▶ **DATA**

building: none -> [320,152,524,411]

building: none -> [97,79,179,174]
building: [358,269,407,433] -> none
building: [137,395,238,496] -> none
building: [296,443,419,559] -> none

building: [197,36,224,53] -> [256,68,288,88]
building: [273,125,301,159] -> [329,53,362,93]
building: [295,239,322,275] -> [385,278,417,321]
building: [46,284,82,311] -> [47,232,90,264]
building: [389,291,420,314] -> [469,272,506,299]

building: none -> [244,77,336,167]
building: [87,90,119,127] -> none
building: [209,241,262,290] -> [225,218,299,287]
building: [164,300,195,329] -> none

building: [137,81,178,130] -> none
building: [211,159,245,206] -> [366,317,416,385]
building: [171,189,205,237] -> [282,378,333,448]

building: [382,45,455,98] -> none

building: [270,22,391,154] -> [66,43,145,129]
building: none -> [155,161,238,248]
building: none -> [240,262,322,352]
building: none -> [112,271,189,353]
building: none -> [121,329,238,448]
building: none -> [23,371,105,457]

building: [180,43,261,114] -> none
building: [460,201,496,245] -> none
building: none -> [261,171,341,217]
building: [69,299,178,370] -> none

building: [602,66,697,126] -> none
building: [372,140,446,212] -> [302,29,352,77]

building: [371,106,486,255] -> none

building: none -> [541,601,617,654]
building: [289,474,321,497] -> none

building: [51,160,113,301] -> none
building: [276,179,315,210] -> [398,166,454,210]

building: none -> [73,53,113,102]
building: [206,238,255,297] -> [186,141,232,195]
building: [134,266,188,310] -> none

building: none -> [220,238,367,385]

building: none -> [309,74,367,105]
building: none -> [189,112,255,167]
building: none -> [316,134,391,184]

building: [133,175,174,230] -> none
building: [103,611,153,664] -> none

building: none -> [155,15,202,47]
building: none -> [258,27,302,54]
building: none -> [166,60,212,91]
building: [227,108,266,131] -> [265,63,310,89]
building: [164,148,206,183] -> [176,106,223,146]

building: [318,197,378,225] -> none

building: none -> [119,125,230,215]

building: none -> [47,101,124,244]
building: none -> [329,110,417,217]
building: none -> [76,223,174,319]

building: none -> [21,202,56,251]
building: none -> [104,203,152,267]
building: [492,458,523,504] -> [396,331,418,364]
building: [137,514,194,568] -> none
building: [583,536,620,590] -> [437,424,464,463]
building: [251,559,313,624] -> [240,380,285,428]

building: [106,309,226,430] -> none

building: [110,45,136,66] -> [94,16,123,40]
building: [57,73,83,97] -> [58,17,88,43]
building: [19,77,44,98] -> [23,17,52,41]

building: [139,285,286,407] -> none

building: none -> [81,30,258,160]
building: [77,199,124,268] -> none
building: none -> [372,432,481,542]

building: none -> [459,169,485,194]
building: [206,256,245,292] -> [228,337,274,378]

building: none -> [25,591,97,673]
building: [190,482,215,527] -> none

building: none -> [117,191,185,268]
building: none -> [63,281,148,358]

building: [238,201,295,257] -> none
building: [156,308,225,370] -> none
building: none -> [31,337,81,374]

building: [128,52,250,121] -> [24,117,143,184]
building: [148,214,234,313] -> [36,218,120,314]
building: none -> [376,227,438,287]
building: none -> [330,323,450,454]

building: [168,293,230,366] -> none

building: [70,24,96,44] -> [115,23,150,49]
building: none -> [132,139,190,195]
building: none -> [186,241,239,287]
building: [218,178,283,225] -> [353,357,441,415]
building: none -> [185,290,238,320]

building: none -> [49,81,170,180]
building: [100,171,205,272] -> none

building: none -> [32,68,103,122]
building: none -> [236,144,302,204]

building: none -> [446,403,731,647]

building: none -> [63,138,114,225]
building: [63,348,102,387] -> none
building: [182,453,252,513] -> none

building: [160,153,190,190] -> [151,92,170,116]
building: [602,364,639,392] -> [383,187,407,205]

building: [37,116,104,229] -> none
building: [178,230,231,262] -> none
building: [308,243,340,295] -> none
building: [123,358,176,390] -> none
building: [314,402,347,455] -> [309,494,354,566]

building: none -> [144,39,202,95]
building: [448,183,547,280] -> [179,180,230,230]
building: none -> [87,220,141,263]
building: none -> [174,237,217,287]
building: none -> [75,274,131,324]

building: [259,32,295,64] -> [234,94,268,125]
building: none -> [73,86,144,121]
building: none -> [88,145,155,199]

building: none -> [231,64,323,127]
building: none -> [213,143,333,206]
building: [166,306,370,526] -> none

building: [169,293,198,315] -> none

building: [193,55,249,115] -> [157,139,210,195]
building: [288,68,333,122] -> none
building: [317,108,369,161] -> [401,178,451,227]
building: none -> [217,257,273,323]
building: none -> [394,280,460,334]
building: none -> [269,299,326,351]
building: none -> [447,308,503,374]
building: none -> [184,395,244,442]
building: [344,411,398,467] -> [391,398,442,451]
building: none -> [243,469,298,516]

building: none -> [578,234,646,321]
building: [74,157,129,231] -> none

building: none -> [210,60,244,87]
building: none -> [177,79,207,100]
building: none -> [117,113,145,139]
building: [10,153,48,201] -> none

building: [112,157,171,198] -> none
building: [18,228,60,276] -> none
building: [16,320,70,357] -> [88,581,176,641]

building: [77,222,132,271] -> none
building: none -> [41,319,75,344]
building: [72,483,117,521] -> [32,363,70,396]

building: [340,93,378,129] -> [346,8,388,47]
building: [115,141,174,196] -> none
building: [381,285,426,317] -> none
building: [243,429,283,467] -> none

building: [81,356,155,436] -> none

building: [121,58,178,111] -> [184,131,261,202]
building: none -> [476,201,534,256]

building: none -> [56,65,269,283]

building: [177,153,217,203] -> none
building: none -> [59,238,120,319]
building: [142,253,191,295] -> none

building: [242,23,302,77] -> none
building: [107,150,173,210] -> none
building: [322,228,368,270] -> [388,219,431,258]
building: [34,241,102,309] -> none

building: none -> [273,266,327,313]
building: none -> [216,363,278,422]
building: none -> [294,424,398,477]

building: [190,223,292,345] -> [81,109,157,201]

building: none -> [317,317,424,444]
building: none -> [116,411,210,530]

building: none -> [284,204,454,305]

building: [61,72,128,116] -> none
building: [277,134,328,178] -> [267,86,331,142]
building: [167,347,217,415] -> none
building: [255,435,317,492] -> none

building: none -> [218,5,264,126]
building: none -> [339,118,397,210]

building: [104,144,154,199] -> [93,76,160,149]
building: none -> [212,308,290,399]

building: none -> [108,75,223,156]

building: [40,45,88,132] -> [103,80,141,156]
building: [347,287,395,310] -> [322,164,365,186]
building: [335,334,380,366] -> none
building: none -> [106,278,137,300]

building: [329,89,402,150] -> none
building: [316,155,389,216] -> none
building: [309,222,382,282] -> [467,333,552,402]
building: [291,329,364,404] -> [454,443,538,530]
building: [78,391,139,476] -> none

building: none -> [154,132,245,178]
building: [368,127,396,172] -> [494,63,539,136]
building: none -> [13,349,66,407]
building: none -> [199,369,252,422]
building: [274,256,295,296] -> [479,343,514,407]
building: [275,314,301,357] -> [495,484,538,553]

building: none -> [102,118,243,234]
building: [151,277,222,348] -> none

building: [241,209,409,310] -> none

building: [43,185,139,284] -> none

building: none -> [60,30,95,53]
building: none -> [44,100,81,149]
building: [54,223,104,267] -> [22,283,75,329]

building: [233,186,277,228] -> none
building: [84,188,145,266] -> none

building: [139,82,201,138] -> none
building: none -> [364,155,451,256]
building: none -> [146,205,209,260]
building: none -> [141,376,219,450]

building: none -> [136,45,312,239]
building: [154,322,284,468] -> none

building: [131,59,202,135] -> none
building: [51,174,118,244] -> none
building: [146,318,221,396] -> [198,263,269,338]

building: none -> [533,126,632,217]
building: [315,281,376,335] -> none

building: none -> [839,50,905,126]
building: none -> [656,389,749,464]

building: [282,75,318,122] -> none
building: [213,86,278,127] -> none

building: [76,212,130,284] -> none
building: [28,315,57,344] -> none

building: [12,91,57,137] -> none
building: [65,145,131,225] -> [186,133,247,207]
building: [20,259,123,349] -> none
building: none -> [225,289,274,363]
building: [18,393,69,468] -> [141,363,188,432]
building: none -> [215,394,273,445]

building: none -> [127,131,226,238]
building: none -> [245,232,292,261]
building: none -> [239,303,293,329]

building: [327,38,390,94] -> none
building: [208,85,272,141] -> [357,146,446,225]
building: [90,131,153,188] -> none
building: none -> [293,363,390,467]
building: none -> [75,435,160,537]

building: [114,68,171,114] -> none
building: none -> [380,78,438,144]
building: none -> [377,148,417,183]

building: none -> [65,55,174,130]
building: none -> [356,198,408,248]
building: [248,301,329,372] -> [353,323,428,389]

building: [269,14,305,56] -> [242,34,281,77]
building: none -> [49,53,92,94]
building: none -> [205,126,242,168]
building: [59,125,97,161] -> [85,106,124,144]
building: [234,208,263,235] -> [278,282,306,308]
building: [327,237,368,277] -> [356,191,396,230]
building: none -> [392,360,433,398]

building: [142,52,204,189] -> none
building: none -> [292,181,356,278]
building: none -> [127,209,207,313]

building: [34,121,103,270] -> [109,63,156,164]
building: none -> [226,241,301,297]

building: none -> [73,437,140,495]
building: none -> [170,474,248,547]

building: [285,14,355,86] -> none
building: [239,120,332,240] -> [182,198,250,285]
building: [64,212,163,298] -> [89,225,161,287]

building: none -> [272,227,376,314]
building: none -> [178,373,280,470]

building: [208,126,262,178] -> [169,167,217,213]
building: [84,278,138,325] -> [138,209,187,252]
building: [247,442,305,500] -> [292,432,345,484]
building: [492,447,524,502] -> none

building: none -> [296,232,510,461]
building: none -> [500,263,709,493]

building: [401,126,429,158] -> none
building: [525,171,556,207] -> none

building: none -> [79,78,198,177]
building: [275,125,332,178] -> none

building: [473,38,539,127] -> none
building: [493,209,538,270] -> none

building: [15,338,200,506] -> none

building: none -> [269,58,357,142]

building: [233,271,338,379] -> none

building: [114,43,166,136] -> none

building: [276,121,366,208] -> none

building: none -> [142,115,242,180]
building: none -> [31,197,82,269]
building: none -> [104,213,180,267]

▶ **WHAT THE TASK ASKS**
Could you return exactly the stretch of the data above that starts at the line with "building: [72,483,117,521] -> [32,363,70,396]" and ends at the line with "building: none -> [59,238,120,319]", both lines included?

▶ **ANSWER TO THE PROBLEM**
building: [72,483,117,521] -> [32,363,70,396]

building: [340,93,378,129] -> [346,8,388,47]
building: [115,141,174,196] -> none
building: [381,285,426,317] -> none
building: [243,429,283,467] -> none

building: [81,356,155,436] -> none

building: [121,58,178,111] -> [184,131,261,202]
building: none -> [476,201,534,256]

building: none -> [56,65,269,283]

building: [177,153,217,203] -> none
building: none -> [59,238,120,319]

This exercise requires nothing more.